[Saved data entries]
[Start of Attachment]
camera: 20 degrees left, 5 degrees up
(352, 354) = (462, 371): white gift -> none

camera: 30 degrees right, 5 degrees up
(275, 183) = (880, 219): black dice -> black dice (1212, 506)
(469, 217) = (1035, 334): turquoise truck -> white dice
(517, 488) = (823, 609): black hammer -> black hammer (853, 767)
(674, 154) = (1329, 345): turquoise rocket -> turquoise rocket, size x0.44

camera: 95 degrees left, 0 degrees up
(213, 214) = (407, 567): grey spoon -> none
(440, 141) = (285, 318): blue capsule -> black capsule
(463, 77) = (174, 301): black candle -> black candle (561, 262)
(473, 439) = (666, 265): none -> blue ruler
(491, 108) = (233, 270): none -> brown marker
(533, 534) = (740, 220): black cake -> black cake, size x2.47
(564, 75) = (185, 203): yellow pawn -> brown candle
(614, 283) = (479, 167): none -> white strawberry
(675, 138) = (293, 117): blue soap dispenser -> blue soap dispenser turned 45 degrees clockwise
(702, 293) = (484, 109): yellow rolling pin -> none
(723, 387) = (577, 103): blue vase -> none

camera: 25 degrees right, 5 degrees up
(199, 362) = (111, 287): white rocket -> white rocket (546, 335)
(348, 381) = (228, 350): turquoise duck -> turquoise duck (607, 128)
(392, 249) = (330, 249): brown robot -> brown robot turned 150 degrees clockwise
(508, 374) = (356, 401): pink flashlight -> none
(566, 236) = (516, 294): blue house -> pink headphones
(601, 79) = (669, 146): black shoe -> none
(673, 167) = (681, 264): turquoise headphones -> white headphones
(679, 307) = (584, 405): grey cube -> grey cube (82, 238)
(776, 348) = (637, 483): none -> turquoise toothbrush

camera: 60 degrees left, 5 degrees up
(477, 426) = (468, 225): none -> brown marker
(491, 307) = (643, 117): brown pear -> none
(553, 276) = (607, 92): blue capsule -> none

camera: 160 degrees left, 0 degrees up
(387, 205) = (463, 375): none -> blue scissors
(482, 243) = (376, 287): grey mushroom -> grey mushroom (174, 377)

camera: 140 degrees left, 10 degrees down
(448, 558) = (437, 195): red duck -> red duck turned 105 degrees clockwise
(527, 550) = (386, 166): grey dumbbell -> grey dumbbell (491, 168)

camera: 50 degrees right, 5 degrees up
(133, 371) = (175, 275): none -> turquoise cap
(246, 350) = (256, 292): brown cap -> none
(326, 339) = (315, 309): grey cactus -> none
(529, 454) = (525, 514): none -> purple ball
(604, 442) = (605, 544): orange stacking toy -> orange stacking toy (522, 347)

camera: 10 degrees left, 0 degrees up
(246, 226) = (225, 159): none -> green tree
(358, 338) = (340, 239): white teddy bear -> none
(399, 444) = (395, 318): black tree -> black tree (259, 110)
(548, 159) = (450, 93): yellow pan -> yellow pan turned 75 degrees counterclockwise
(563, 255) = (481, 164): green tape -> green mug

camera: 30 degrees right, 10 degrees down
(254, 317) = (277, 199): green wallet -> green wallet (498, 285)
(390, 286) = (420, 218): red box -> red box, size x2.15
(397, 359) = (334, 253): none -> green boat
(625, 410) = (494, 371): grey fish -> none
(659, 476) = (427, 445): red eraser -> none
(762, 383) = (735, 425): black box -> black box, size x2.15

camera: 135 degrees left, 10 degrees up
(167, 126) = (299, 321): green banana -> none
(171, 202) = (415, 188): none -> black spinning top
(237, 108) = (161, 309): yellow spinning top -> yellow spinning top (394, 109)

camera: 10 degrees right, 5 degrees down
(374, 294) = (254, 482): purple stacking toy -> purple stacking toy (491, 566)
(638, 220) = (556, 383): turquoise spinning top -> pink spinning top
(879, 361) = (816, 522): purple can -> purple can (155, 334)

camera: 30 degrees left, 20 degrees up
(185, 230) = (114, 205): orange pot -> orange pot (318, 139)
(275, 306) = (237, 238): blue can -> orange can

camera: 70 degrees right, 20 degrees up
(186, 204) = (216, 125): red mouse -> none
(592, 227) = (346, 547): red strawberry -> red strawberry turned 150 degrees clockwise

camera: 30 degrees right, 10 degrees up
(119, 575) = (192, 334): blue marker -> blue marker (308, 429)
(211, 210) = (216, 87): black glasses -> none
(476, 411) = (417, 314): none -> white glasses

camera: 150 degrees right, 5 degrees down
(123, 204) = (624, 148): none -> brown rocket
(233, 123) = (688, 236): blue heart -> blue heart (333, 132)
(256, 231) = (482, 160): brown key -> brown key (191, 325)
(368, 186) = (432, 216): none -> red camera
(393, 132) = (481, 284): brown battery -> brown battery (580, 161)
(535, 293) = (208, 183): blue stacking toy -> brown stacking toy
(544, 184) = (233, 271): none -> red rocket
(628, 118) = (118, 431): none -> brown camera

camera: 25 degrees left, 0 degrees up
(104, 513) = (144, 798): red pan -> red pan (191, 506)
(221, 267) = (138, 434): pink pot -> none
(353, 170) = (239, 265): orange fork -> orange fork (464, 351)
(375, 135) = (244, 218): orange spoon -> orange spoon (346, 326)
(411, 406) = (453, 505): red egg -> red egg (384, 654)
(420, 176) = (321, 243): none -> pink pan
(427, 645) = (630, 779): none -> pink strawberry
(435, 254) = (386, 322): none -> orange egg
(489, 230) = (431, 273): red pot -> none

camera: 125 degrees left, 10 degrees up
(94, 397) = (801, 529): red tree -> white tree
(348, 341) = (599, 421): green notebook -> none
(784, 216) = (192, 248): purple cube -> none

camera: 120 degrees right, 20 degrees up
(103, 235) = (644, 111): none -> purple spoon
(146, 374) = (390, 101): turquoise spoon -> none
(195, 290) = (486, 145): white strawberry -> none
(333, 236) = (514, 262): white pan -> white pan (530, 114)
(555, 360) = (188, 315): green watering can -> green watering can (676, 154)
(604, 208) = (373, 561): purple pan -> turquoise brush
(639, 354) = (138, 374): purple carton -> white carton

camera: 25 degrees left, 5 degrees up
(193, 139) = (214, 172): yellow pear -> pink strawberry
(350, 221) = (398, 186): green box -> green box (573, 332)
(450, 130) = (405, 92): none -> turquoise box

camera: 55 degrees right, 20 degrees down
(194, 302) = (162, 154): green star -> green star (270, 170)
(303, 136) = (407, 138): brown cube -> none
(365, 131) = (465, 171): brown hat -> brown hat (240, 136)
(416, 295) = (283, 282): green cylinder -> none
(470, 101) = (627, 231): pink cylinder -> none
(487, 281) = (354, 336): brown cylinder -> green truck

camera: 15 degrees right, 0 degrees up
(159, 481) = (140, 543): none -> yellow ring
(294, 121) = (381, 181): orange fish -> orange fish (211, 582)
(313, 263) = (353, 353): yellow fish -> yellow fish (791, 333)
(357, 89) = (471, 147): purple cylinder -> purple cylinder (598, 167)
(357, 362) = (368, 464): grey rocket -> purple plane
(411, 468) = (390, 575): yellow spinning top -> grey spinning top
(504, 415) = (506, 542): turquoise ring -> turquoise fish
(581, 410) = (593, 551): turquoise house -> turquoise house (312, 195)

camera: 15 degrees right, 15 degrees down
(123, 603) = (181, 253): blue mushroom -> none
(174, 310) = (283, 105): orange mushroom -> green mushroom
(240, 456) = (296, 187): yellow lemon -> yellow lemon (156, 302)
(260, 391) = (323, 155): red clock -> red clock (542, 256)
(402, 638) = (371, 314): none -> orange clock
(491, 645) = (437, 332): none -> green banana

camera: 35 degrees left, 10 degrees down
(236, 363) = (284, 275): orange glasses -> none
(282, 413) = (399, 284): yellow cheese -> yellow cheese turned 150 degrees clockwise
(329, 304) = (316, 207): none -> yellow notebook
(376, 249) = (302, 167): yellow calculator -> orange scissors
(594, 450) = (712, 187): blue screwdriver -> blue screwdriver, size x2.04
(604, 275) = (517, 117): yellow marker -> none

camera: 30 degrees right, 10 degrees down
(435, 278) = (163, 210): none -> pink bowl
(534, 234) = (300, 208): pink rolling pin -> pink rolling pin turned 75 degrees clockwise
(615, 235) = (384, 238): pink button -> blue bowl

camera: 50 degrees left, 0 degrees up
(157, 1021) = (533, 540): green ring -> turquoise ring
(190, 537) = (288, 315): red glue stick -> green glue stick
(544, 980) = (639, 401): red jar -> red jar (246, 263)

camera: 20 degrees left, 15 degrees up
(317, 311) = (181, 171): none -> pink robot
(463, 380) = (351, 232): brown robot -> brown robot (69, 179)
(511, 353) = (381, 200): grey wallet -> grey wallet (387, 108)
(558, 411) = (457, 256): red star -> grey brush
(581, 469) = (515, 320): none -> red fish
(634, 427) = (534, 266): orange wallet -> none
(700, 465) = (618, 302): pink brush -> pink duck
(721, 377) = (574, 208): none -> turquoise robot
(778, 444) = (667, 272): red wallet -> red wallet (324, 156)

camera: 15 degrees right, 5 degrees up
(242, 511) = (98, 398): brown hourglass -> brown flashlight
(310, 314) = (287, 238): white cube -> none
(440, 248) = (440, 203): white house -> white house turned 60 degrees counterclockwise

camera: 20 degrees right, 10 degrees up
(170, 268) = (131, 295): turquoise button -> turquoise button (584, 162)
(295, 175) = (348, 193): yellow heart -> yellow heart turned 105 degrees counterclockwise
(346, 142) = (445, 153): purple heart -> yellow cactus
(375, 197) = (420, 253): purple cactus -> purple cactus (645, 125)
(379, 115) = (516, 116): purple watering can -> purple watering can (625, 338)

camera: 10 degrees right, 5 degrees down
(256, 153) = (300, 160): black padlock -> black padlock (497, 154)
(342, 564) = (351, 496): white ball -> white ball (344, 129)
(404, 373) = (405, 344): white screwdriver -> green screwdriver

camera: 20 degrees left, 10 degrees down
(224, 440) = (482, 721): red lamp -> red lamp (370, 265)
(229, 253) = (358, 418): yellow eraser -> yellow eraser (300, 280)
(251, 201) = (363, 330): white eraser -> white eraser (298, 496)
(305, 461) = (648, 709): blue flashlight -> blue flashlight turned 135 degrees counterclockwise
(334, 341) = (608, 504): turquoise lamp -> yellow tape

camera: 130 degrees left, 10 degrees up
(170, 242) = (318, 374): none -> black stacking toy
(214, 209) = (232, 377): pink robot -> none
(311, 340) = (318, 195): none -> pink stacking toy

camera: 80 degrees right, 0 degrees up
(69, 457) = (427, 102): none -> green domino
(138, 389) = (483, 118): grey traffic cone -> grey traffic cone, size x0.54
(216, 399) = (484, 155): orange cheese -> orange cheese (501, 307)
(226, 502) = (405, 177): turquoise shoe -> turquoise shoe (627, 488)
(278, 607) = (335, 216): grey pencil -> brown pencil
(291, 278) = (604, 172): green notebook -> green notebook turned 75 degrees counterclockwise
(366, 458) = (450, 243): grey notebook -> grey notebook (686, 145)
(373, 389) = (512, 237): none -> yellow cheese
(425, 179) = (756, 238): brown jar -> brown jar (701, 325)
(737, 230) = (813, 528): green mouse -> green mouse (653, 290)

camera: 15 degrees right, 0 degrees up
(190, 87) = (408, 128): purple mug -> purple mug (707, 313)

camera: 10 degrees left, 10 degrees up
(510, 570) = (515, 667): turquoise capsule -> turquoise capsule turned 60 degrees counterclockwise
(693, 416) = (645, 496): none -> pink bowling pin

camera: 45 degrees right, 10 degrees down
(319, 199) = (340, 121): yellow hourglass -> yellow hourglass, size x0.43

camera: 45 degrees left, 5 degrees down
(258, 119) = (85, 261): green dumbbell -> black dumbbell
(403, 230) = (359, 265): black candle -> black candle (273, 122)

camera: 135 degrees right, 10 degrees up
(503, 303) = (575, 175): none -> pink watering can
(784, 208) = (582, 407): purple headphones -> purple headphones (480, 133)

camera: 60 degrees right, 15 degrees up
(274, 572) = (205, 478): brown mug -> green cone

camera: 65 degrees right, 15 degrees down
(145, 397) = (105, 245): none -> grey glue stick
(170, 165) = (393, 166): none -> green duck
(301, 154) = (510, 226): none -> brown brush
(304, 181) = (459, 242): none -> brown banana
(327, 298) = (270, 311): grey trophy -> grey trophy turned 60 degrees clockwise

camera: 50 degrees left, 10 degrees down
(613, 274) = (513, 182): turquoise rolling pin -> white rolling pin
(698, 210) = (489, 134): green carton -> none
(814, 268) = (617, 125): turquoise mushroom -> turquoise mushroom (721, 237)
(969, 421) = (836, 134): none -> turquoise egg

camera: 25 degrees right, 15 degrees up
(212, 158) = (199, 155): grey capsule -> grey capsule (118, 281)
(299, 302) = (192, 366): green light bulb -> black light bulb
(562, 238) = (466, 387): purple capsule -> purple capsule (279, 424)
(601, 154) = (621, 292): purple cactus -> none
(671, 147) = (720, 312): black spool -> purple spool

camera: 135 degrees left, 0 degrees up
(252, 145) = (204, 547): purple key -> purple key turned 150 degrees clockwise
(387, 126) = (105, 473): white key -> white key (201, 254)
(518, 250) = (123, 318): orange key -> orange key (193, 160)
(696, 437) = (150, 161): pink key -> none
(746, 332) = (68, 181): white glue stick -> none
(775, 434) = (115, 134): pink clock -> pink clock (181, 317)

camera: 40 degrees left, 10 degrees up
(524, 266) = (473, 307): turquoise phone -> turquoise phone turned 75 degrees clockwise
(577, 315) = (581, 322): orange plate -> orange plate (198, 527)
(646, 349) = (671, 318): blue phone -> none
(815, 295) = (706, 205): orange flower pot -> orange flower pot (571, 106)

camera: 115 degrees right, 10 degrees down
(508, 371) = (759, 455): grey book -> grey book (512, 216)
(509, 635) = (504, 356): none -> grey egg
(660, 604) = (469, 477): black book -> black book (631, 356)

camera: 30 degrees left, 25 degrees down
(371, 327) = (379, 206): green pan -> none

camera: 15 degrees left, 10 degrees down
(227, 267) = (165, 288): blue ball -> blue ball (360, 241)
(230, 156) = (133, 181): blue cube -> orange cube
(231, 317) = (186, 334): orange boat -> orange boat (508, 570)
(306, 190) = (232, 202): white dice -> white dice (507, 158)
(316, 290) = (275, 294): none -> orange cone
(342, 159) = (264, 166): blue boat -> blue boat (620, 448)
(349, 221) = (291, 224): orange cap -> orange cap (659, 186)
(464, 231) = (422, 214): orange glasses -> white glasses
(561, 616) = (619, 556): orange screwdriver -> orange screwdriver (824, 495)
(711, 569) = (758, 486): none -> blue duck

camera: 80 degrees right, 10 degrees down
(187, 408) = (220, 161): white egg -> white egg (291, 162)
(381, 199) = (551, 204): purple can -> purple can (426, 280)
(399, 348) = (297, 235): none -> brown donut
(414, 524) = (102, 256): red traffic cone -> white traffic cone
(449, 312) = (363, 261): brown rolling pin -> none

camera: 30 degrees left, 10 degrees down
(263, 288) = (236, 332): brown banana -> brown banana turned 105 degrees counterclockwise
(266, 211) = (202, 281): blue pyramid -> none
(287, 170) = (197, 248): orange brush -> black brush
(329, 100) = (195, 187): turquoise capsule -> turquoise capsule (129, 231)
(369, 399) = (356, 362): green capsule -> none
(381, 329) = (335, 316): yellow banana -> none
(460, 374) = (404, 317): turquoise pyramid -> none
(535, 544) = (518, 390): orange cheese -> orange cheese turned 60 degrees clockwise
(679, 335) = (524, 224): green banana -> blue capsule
[End of Attachment]
- **PROMPT**: Reproduce exactly the lines from the beginning of the entries above up to and including the line that contains "(614, 283) = (479, 167): none".

- **RESPONSE BELOW**:
camera: 20 degrees left, 5 degrees up
(352, 354) = (462, 371): white gift -> none

camera: 30 degrees right, 5 degrees up
(275, 183) = (880, 219): black dice -> black dice (1212, 506)
(469, 217) = (1035, 334): turquoise truck -> white dice
(517, 488) = (823, 609): black hammer -> black hammer (853, 767)
(674, 154) = (1329, 345): turquoise rocket -> turquoise rocket, size x0.44

camera: 95 degrees left, 0 degrees up
(213, 214) = (407, 567): grey spoon -> none
(440, 141) = (285, 318): blue capsule -> black capsule
(463, 77) = (174, 301): black candle -> black candle (561, 262)
(473, 439) = (666, 265): none -> blue ruler
(491, 108) = (233, 270): none -> brown marker
(533, 534) = (740, 220): black cake -> black cake, size x2.47
(564, 75) = (185, 203): yellow pawn -> brown candle
(614, 283) = (479, 167): none -> white strawberry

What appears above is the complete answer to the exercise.